PROBLEM TO WORK ON:
Give again, unaltered, the lines of the listing below that run from the line having "camera: 50 degrees right, 15 degrees down" through the line having "- turned: Roboter/lila".

DATA:
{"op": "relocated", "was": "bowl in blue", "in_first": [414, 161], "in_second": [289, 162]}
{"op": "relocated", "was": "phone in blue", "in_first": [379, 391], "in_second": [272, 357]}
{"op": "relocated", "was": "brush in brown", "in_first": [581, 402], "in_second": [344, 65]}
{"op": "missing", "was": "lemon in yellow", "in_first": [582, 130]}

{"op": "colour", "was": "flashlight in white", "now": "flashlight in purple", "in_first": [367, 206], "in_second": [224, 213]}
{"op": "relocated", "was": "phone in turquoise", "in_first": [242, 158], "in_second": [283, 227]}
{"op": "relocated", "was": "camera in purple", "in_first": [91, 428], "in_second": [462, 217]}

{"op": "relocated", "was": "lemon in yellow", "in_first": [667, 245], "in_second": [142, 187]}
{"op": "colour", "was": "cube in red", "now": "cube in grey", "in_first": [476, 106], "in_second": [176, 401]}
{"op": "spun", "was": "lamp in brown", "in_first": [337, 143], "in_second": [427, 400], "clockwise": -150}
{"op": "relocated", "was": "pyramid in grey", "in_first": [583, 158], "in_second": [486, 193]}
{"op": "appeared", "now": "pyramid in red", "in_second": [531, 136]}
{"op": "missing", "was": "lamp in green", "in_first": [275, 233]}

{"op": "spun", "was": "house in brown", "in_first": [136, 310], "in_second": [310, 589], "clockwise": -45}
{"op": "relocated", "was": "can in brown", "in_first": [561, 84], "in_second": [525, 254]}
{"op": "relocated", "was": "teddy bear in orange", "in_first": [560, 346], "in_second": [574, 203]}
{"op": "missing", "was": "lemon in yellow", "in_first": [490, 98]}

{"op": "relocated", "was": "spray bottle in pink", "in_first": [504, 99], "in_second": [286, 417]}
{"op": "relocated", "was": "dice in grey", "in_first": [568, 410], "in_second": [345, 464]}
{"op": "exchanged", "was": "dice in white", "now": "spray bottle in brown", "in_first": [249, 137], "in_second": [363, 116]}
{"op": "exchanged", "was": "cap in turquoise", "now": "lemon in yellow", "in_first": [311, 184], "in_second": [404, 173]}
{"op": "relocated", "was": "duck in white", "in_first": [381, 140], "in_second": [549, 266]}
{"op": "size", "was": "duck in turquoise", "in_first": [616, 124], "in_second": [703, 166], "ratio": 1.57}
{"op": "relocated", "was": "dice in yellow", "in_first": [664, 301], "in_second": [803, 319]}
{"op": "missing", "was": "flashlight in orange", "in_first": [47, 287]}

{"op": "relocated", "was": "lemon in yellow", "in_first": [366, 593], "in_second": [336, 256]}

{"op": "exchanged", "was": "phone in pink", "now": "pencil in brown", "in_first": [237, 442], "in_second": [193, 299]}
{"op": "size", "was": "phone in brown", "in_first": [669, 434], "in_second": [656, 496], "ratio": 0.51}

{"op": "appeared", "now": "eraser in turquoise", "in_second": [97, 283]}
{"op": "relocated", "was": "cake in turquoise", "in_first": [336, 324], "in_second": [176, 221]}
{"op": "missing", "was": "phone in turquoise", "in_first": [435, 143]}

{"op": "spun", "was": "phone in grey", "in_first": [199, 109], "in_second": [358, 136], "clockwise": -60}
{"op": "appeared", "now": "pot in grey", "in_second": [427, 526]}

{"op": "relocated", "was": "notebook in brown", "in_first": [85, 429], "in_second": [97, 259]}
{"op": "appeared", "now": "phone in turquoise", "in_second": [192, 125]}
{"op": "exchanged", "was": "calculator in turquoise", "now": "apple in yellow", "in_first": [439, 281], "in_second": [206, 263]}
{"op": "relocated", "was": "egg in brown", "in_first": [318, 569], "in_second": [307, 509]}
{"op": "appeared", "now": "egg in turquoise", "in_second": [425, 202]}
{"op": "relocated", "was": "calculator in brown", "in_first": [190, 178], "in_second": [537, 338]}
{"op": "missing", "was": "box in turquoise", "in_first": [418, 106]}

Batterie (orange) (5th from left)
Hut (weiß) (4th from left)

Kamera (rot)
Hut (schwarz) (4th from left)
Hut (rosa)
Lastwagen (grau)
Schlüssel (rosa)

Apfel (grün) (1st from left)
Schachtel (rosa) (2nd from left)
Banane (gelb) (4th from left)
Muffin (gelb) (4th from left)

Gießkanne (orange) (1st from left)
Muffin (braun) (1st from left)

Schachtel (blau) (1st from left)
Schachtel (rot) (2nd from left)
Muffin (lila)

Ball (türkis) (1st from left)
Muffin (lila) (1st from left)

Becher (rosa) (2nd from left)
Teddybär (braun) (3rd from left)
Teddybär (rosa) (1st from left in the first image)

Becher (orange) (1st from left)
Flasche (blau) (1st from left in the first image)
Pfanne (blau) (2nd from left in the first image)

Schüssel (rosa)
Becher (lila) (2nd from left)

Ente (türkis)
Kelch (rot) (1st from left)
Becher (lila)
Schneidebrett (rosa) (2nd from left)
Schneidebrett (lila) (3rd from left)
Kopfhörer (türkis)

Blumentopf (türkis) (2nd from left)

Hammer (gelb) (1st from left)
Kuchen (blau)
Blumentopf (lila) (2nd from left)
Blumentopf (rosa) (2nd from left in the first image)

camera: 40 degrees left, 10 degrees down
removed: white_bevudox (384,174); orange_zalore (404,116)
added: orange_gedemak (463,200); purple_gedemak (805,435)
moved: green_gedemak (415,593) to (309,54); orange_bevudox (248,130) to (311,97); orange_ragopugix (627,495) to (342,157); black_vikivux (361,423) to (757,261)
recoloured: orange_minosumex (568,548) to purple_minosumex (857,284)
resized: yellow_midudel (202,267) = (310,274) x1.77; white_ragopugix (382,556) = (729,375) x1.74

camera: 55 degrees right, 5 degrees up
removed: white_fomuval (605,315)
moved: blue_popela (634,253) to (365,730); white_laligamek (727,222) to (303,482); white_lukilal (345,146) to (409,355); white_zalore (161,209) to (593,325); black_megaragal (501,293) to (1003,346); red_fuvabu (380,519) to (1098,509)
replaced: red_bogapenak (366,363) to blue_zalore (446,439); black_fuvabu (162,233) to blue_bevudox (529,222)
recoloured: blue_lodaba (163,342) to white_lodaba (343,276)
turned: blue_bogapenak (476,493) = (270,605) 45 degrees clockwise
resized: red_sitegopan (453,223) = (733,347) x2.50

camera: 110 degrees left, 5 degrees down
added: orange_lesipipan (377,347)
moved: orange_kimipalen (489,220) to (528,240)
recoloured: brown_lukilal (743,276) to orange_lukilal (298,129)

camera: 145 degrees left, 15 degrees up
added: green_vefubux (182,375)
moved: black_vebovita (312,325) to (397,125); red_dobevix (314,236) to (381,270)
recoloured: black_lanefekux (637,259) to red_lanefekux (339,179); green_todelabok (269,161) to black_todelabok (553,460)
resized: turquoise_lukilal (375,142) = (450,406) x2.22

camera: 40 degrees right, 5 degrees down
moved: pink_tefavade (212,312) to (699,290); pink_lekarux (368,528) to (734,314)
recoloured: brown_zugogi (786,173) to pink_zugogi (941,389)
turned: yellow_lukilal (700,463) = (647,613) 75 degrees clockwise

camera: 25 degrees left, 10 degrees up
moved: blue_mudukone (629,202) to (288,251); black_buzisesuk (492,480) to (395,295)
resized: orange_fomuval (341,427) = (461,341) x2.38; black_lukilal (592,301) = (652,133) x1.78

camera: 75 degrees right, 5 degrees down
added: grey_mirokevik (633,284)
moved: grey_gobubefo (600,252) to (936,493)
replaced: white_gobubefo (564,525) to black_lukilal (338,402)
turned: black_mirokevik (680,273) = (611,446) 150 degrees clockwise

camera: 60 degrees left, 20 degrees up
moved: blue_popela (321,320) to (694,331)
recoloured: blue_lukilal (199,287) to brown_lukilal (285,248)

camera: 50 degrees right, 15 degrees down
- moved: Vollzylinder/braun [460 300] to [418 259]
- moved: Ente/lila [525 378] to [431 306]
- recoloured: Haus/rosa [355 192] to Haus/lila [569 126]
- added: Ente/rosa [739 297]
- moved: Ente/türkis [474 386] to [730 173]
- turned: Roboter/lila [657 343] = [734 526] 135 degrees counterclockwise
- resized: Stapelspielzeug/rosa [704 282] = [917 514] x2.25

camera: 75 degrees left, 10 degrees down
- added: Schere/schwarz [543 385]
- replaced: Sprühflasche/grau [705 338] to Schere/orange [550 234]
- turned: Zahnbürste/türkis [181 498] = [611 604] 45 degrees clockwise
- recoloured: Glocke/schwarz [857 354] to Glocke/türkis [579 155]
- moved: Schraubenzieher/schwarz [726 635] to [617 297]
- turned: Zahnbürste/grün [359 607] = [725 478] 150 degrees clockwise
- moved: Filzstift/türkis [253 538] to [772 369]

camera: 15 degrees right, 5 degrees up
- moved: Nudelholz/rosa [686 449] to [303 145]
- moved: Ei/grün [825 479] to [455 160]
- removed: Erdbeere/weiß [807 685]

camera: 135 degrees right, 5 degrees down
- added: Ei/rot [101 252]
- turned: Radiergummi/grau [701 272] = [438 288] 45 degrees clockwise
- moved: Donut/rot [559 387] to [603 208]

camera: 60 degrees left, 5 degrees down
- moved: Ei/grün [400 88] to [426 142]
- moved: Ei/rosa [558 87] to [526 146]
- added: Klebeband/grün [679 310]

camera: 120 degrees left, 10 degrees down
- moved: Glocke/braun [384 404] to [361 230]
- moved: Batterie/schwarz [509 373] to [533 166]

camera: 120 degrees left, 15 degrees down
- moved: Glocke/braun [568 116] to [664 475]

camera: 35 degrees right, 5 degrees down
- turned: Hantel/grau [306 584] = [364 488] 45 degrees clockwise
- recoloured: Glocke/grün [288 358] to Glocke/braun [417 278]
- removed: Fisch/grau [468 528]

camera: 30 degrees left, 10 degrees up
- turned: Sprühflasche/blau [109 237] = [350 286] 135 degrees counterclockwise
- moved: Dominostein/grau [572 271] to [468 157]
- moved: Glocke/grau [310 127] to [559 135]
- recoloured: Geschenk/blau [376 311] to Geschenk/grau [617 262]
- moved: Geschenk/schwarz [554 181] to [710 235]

SOLVED PROBLEM:
camera: 50 degrees right, 15 degrees down
- moved: Vollzylinder/braun [460 300] to [418 259]
- moved: Ente/lila [525 378] to [431 306]
- recoloured: Haus/rosa [355 192] to Haus/lila [569 126]
- added: Ente/rosa [739 297]
- moved: Ente/türkis [474 386] to [730 173]
- turned: Roboter/lila [657 343] = [734 526] 135 degrees counterclockwise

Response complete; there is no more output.